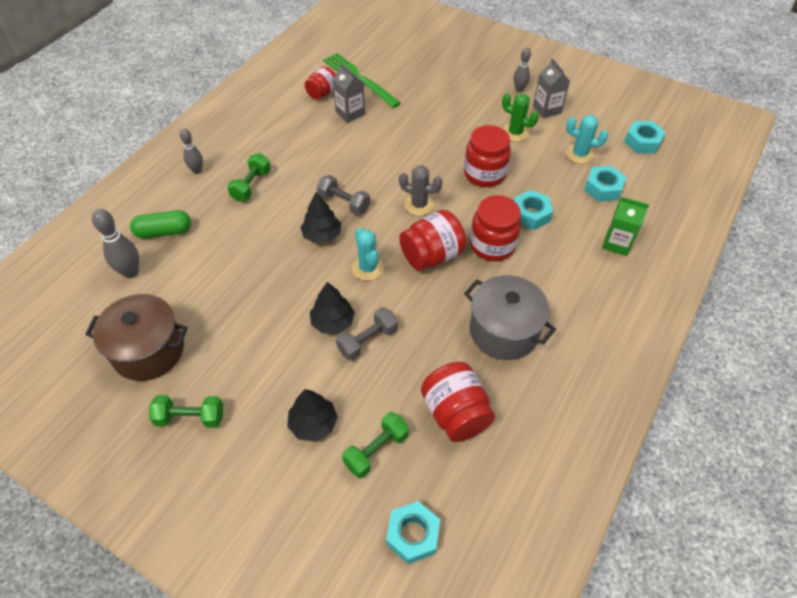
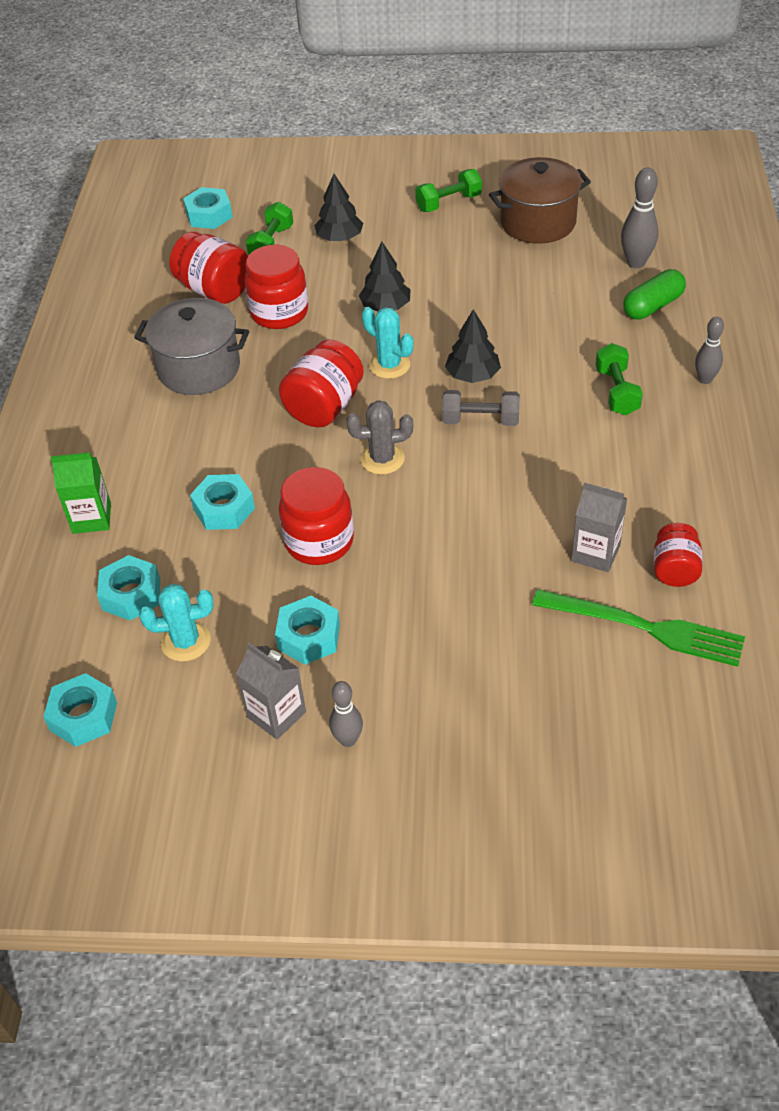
camera: 155 degrees right, 5 degrees down
(367, 341) = (337, 307): grey dumbbell -> none
(492, 245) = (256, 449): red jar -> red jar (279, 313)
(515, 133) = (309, 637): green cactus -> turquoise nut

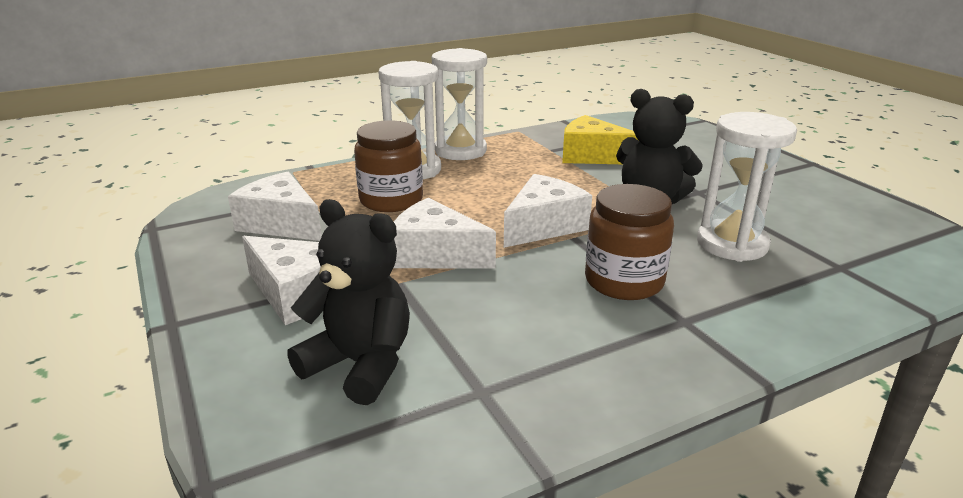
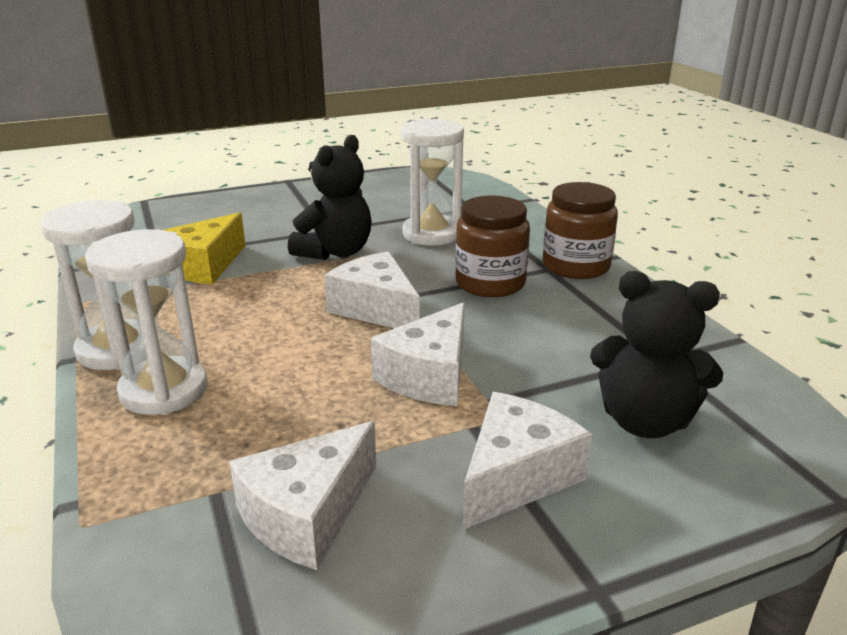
camera: 85 degrees left, 0 degrees up
(360, 364) = (645, 421): black teddy bear -> black teddy bear turned 105 degrees counterclockwise
(391, 200) = (264, 409): brown jar -> brown jar (576, 266)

EXERCISE DESCRIPTION> Could you transcribe exactly the lines from the start of the records through the line containing "camera: 85 degrees left, 0 degrees up", both ends included, leaving the pictures out?

TASK ANSWER>
camera: 155 degrees right, 5 degrees down
(367, 341) = (337, 307): grey dumbbell -> none
(492, 245) = (256, 449): red jar -> red jar (279, 313)
(515, 133) = (309, 637): green cactus -> turquoise nut

camera: 85 degrees left, 0 degrees up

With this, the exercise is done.